### [Problem statement]
Show every line from the entries that follow which holds the word "brown".

### [Data supplied]

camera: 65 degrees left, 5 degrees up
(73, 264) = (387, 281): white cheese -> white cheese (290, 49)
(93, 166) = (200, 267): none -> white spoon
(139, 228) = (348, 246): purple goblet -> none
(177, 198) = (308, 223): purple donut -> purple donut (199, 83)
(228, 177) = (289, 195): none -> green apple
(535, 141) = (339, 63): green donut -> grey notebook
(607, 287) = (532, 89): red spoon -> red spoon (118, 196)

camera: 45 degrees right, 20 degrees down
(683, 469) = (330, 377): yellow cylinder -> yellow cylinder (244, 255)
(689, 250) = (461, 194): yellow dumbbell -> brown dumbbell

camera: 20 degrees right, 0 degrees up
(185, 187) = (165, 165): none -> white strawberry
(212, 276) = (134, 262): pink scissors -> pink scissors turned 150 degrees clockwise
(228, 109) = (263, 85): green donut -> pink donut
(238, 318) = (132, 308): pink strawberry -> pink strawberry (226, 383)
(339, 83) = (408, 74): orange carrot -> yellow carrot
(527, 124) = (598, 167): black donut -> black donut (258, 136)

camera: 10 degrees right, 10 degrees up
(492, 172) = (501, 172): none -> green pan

* * *

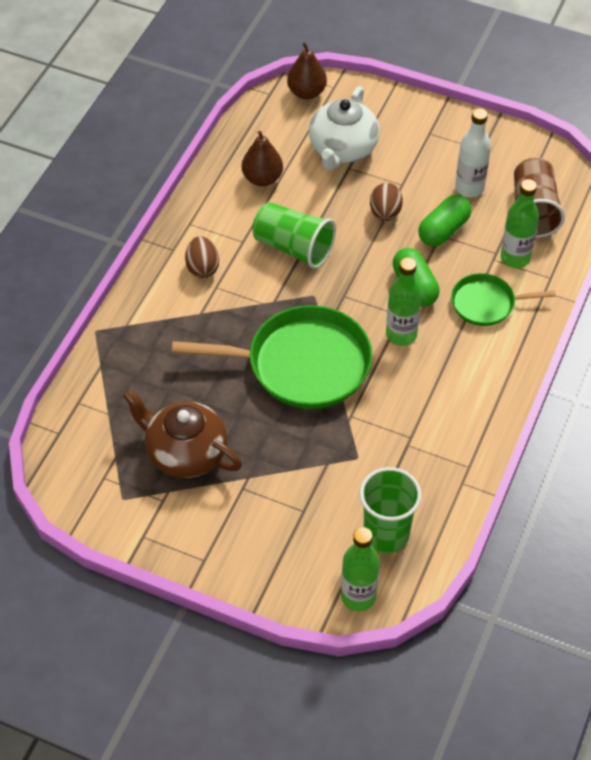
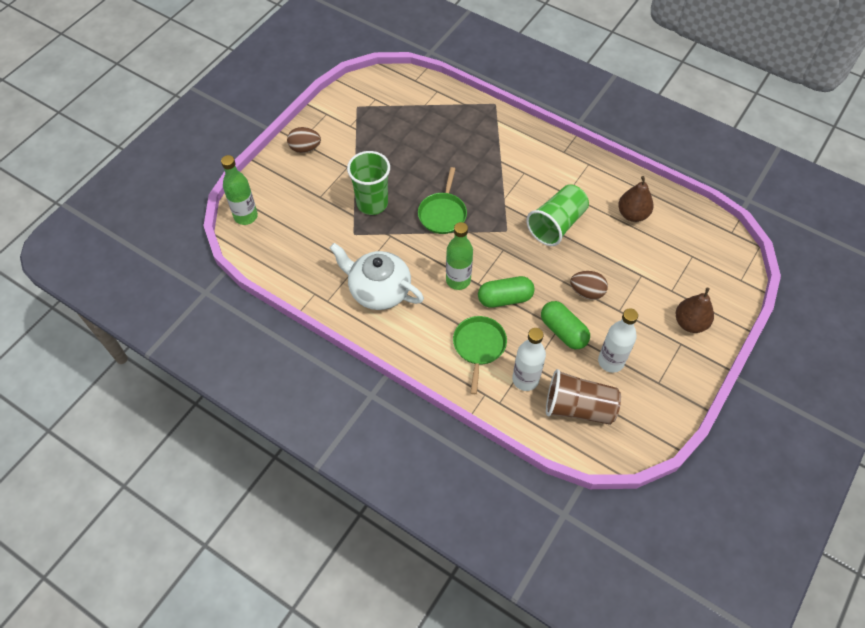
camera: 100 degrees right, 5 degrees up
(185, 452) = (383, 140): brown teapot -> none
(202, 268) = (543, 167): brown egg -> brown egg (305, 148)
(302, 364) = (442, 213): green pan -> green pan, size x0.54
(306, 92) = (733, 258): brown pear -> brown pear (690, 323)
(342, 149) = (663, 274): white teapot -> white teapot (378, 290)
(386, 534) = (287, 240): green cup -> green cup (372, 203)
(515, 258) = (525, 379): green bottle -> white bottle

==

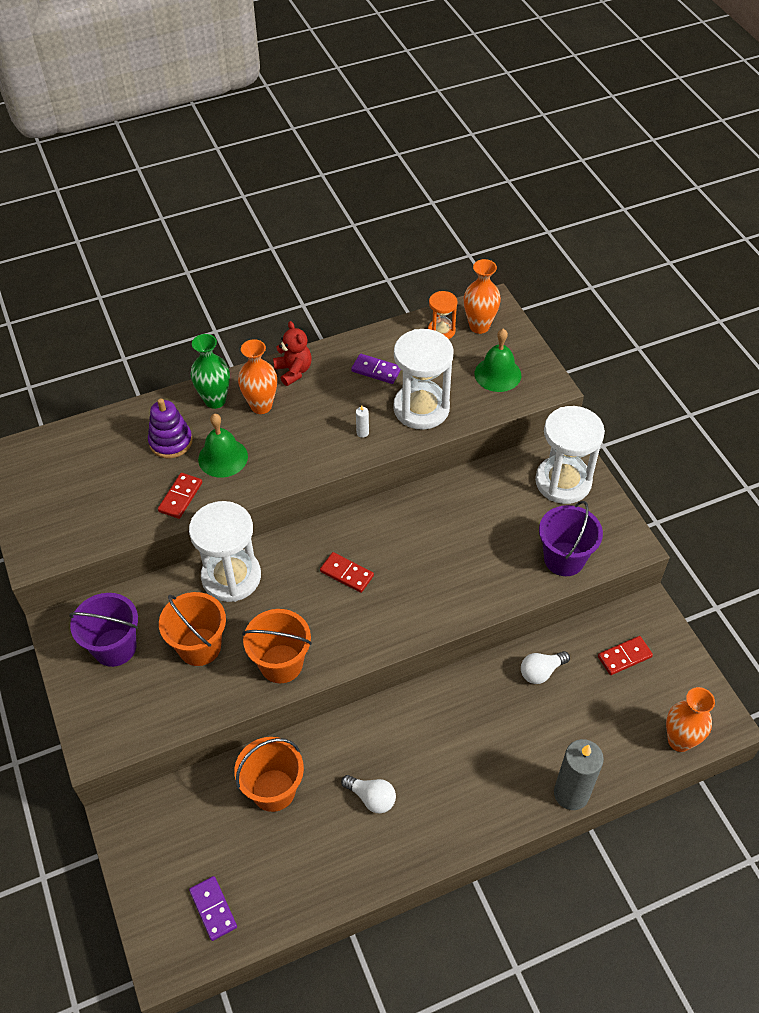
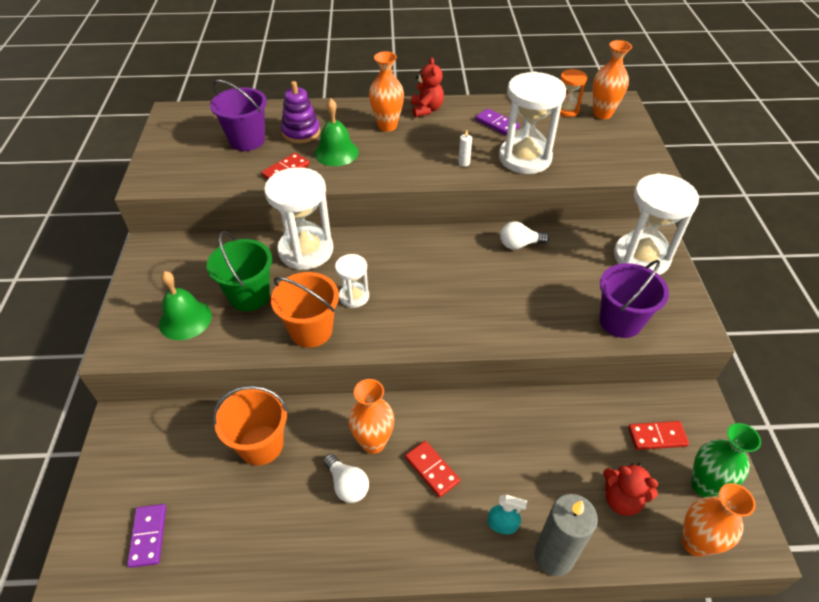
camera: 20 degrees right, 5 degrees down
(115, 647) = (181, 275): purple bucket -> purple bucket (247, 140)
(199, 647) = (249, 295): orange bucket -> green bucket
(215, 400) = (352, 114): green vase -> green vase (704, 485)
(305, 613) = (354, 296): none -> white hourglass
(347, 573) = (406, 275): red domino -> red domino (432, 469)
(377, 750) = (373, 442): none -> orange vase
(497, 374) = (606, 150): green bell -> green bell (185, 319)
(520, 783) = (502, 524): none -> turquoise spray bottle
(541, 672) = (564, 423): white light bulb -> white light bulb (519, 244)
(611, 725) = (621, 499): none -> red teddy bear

### [Your response]
(689, 250) = (461, 194): yellow dumbbell -> brown dumbbell
(185, 452) = (383, 140): brown teapot -> none
(202, 268) = (543, 167): brown egg -> brown egg (305, 148)
(306, 92) = (733, 258): brown pear -> brown pear (690, 323)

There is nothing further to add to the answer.